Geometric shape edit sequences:
"""

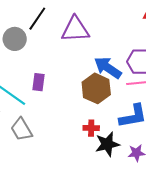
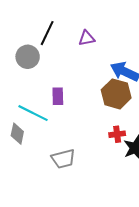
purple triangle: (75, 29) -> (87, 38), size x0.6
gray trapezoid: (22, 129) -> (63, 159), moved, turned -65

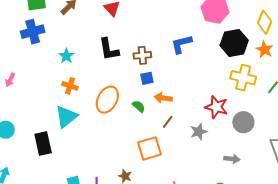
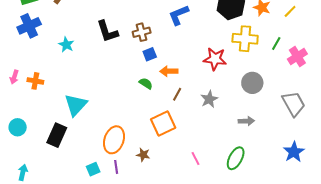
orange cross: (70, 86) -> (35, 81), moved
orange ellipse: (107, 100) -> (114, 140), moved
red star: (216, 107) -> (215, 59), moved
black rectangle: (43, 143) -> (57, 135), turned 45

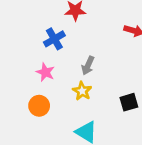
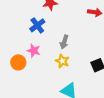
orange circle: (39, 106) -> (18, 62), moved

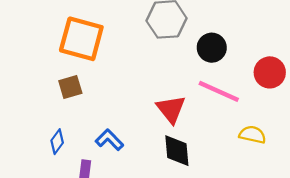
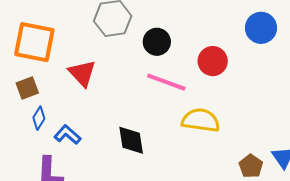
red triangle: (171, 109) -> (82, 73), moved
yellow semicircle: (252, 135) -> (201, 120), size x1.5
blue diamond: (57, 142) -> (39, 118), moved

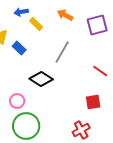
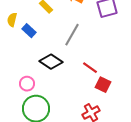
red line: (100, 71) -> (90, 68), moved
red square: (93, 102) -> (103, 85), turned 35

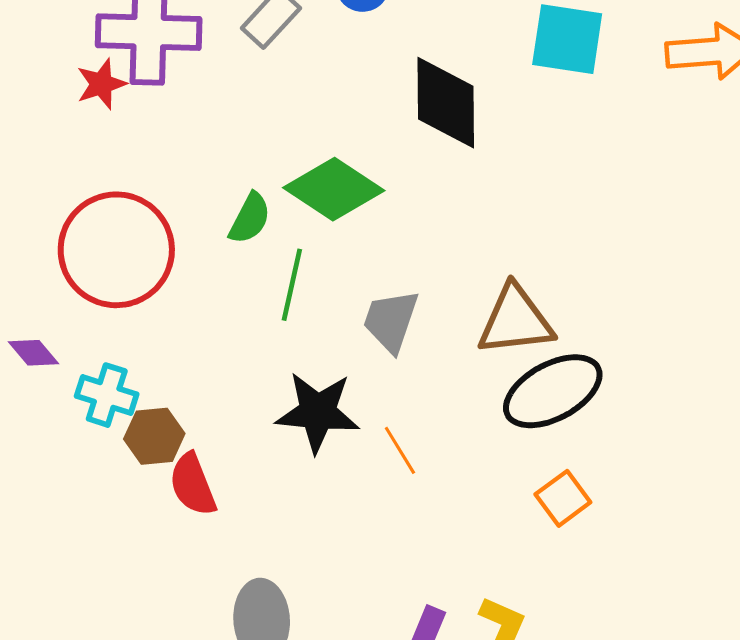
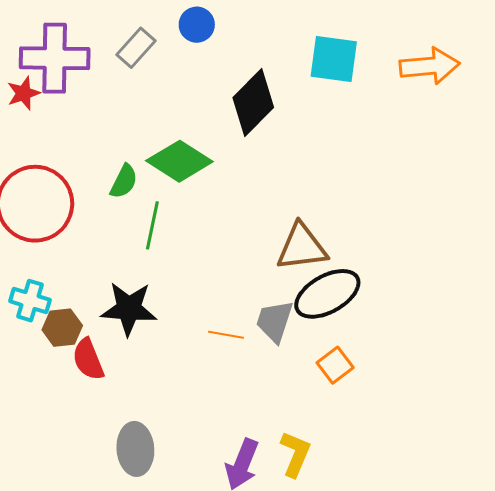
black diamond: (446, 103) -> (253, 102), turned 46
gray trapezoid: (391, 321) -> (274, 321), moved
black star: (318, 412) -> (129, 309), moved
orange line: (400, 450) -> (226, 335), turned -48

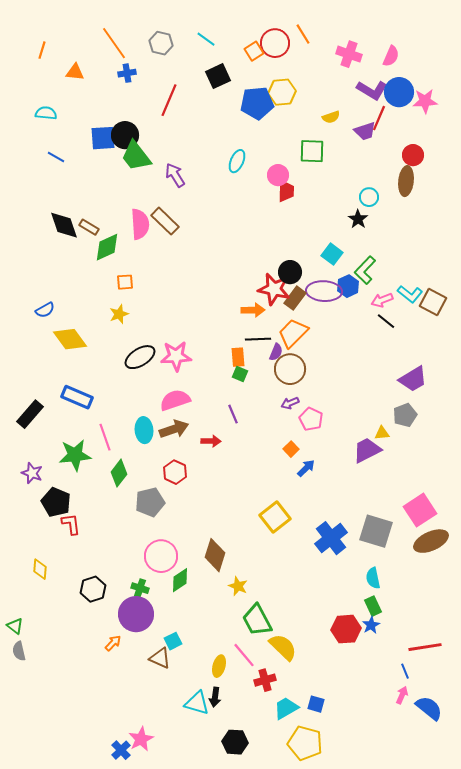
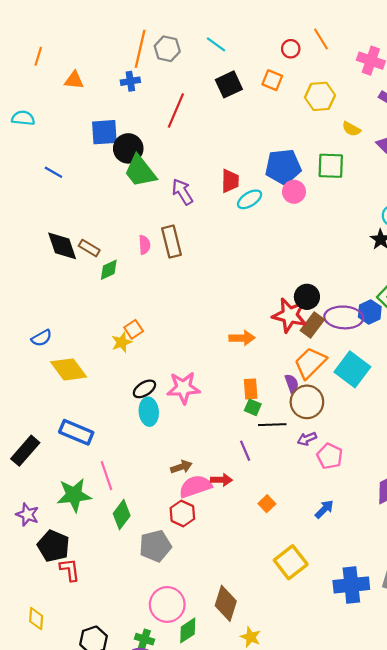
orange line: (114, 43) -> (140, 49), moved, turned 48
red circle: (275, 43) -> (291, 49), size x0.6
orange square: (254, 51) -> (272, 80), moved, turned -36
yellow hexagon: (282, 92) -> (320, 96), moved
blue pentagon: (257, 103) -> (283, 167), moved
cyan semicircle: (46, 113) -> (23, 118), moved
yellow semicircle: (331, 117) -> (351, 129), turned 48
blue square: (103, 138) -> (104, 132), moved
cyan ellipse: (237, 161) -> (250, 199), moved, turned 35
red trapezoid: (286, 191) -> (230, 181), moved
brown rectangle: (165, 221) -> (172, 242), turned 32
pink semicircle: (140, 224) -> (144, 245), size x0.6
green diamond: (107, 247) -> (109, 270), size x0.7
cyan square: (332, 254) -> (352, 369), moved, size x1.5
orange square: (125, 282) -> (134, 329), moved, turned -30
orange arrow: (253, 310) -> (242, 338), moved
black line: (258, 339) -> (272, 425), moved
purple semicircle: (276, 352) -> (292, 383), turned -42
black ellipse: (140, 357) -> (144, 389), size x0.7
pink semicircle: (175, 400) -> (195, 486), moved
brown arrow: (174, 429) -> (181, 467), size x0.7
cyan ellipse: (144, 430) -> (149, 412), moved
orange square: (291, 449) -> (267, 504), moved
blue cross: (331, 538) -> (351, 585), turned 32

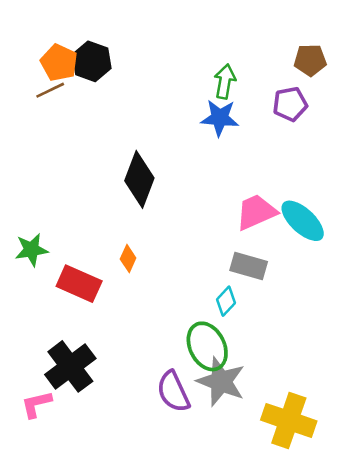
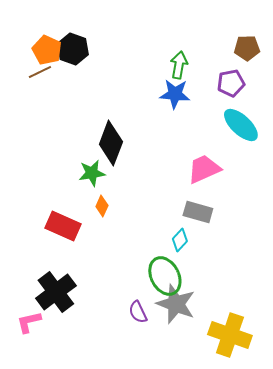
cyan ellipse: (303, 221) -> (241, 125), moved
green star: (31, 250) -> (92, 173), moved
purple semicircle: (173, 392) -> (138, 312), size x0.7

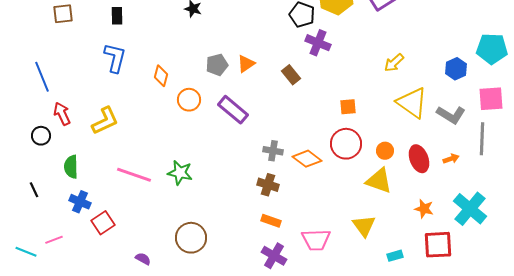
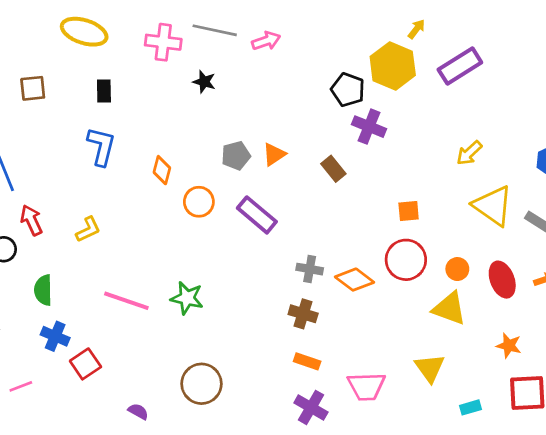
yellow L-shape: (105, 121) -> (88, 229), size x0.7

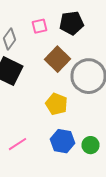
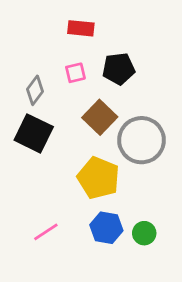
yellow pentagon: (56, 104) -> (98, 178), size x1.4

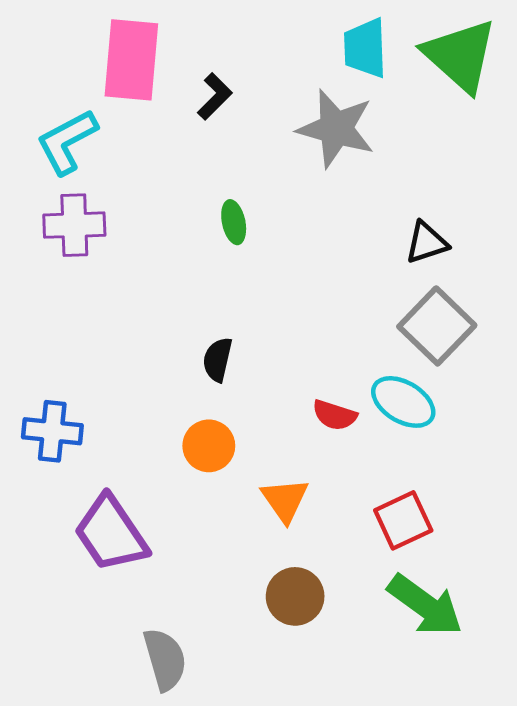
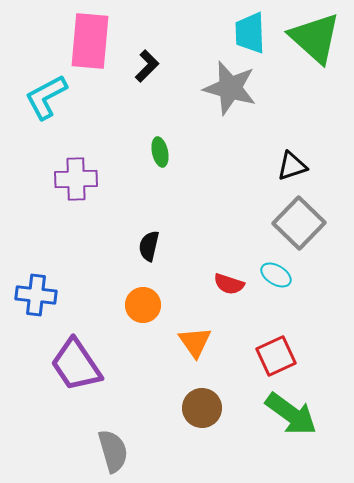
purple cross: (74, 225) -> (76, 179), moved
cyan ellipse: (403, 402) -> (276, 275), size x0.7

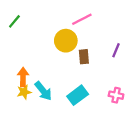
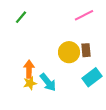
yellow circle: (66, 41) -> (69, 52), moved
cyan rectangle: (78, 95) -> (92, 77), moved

"""

Every entry above is to be transcribed exactly, with all pictures left out.

purple triangle: (75, 29) -> (87, 38), size x0.6
gray trapezoid: (22, 129) -> (63, 159), moved, turned -65

orange cross: (70, 86) -> (35, 81), moved
orange ellipse: (107, 100) -> (114, 140), moved
red star: (216, 107) -> (215, 59), moved
black rectangle: (43, 143) -> (57, 135), turned 45

orange circle: (39, 106) -> (18, 62), moved

red triangle: (171, 109) -> (82, 73), moved
yellow semicircle: (252, 135) -> (201, 120), size x1.5
blue diamond: (57, 142) -> (39, 118), moved

red line: (100, 71) -> (90, 68), moved
red square: (93, 102) -> (103, 85), turned 35

black diamond: (446, 103) -> (253, 102), turned 46
gray trapezoid: (391, 321) -> (274, 321), moved
black star: (318, 412) -> (129, 309), moved
orange line: (400, 450) -> (226, 335), turned -48

orange line: (114, 43) -> (140, 49), moved, turned 48
red circle: (275, 43) -> (291, 49), size x0.6
orange square: (254, 51) -> (272, 80), moved, turned -36
yellow hexagon: (282, 92) -> (320, 96), moved
blue pentagon: (257, 103) -> (283, 167), moved
cyan semicircle: (46, 113) -> (23, 118), moved
yellow semicircle: (331, 117) -> (351, 129), turned 48
blue square: (103, 138) -> (104, 132), moved
cyan ellipse: (237, 161) -> (250, 199), moved, turned 35
red trapezoid: (286, 191) -> (230, 181), moved
brown rectangle: (165, 221) -> (172, 242), turned 32
pink semicircle: (140, 224) -> (144, 245), size x0.6
green diamond: (107, 247) -> (109, 270), size x0.7
cyan square: (332, 254) -> (352, 369), moved, size x1.5
orange square: (125, 282) -> (134, 329), moved, turned -30
orange arrow: (253, 310) -> (242, 338), moved
black line: (258, 339) -> (272, 425), moved
purple semicircle: (276, 352) -> (292, 383), turned -42
black ellipse: (140, 357) -> (144, 389), size x0.7
pink semicircle: (175, 400) -> (195, 486), moved
brown arrow: (174, 429) -> (181, 467), size x0.7
cyan ellipse: (144, 430) -> (149, 412), moved
orange square: (291, 449) -> (267, 504), moved
blue cross: (331, 538) -> (351, 585), turned 32

cyan ellipse: (303, 221) -> (241, 125), moved
green star: (31, 250) -> (92, 173), moved
purple semicircle: (173, 392) -> (138, 312), size x0.7

yellow L-shape: (105, 121) -> (88, 229), size x0.7

yellow pentagon: (56, 104) -> (98, 178), size x1.4

purple cross: (74, 225) -> (76, 179), moved
cyan ellipse: (403, 402) -> (276, 275), size x0.7

yellow circle: (66, 41) -> (69, 52), moved
cyan rectangle: (78, 95) -> (92, 77), moved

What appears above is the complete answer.